## BRIEF
Reproduce the data items below as a Markdown table with the columns Row and Entry, starting with the line containing "crated (228, 735)" and continuing through the line containing "drooped [1030, 568]". Skip any blank lines.

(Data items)
+ + + + +

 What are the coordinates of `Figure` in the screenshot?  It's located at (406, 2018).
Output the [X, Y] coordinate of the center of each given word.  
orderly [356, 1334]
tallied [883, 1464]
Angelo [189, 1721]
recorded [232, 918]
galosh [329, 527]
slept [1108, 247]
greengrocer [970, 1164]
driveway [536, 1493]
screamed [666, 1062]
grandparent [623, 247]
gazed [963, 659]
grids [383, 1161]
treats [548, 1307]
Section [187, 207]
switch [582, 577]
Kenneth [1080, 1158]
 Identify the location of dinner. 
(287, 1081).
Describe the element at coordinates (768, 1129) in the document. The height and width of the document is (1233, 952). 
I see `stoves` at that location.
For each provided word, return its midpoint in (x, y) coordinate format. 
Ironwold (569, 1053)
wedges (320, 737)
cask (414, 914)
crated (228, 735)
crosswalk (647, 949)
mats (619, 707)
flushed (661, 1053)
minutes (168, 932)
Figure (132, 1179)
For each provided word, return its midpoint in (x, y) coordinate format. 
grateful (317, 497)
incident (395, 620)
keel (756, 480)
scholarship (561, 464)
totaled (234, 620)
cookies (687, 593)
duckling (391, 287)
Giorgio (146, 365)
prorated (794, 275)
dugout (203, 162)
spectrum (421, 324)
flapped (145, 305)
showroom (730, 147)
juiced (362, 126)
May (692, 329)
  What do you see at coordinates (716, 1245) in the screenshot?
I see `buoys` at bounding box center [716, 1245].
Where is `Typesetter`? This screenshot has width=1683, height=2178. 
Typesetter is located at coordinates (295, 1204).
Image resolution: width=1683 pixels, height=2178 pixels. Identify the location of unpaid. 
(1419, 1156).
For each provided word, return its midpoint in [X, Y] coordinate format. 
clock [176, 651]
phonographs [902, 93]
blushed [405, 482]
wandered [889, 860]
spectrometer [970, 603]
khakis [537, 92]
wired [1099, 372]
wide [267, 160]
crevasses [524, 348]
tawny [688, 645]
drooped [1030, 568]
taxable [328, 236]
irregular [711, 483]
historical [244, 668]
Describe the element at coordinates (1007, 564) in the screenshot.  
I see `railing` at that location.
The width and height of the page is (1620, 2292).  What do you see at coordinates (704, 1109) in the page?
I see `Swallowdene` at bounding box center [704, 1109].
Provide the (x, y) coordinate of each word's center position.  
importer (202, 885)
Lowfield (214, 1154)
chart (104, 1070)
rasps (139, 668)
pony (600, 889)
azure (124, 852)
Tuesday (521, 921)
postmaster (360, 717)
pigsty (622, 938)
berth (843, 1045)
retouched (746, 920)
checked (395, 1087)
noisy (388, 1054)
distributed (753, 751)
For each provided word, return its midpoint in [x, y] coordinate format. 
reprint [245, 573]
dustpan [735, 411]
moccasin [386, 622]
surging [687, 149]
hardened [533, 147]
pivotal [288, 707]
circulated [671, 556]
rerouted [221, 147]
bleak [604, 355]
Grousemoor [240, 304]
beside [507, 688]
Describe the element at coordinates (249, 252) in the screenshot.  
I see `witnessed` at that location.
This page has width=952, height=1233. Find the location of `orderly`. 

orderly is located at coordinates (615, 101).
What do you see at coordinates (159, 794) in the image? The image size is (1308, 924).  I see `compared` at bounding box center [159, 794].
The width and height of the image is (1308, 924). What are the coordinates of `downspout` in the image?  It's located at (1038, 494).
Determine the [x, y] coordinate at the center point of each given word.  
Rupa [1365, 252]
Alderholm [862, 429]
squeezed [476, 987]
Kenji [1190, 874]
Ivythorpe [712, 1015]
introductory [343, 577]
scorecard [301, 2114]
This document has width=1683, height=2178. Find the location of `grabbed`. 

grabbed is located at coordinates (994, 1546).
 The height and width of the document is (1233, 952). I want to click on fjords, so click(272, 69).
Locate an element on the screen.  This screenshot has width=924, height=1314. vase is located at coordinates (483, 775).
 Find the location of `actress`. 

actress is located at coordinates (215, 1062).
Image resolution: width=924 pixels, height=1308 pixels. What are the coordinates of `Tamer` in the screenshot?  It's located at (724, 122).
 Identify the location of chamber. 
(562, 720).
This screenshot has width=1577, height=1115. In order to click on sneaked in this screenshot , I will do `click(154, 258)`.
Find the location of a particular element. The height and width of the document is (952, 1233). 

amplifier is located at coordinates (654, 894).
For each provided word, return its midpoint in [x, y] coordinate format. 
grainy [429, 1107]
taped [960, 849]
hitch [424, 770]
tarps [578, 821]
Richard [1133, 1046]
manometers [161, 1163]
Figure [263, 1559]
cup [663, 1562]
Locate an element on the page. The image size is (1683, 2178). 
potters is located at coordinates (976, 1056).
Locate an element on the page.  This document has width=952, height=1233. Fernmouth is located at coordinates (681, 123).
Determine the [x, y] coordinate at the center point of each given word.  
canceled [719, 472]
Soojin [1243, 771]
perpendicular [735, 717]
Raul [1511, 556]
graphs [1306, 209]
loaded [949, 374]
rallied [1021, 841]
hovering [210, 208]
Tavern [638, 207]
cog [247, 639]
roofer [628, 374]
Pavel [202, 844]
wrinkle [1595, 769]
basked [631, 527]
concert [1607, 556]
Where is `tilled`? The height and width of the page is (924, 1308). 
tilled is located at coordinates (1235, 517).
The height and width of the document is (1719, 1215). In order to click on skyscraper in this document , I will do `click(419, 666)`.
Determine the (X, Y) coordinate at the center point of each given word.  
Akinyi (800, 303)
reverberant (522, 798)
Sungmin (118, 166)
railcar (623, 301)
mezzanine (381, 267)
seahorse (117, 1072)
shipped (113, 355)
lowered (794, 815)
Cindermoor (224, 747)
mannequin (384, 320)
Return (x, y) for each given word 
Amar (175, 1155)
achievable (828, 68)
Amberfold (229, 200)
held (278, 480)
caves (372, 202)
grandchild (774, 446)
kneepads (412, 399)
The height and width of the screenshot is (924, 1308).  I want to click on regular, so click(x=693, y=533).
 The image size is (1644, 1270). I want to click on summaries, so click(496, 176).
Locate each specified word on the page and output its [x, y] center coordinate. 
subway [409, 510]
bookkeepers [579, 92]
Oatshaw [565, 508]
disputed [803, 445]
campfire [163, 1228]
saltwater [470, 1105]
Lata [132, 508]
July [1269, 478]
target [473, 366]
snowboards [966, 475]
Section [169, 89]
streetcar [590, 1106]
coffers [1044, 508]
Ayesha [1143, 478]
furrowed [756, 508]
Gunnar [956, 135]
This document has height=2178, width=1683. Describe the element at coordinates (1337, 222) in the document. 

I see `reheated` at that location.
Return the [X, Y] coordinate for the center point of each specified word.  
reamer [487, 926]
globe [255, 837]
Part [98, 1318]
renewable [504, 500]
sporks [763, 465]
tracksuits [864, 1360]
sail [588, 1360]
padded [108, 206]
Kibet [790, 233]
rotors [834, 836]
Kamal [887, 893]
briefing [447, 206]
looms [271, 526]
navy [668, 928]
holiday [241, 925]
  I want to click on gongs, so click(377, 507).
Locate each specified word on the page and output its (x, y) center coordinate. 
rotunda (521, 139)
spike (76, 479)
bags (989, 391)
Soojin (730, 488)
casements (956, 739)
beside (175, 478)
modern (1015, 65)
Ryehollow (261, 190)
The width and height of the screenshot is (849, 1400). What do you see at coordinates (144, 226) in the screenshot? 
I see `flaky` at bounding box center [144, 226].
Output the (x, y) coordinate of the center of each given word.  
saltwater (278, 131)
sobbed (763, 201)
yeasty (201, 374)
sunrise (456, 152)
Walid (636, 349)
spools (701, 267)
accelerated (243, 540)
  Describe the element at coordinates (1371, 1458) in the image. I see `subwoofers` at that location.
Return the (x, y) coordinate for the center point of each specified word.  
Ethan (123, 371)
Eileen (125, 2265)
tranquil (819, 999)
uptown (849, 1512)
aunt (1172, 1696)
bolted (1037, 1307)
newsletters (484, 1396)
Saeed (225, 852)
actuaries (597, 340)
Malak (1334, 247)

+ + + + +

## RESPONSE TO THIS TASK
| Row | Entry |
|---|---|
| 1 | crated (228, 735) |
| 2 | crosswalk (647, 949) |
| 3 | mats (619, 707) |
| 4 | flushed (661, 1053) |
| 5 | minutes (168, 932) |
| 6 | Figure (132, 1179) |
| 7 | For each provided word, return its midpoint in (x, y) coordinate format.  |
| 8 | grateful (317, 497) |
| 9 | incident (395, 620) |
| 10 | keel (756, 480) |
| 11 | scholarship (561, 464) |
| 12 | totaled (234, 620) |
| 13 | cookies (687, 593) |
| 14 | duckling (391, 287) |
| 15 | Giorgio (146, 365) |
| 16 | prorated (794, 275) |
| 17 | dugout (203, 162) |
| 18 | spectrum (421, 324) |
| 19 | flapped (145, 305) |
| 20 | showroom (730, 147) |
| 21 | juiced (362, 126) |
| 22 | May (692, 329) |
| 23 |   What do you see at coordinates (716, 1245) in the screenshot? |
| 24 | I see `buoys` at bounding box center [716, 1245]. |
| 25 | Where is `Typesetter`? This screenshot has width=1683, height=2178.  |
| 26 | Typesetter is located at coordinates (295, 1204). |
| 27 | Image resolution: width=1683 pixels, height=2178 pixels. Identify the location of unpaid.  |
| 28 | (1419, 1156). |
| 29 | For each provided word, return its midpoint in [X, Y] coordinate format.  |
| 30 | clock [176, 651] |
| 31 | phonographs [902, 93] |
| 32 | blushed [405, 482] |
| 33 | wandered [889, 860] |
| 34 | spectrometer [970, 603] |
| 35 | khakis [537, 92] |
| 36 | wired [1099, 372] |
| 37 | wide [267, 160] |
| 38 | crevasses [524, 348] |
| 39 | tawny [688, 645] |
| 40 | drooped [1030, 568] |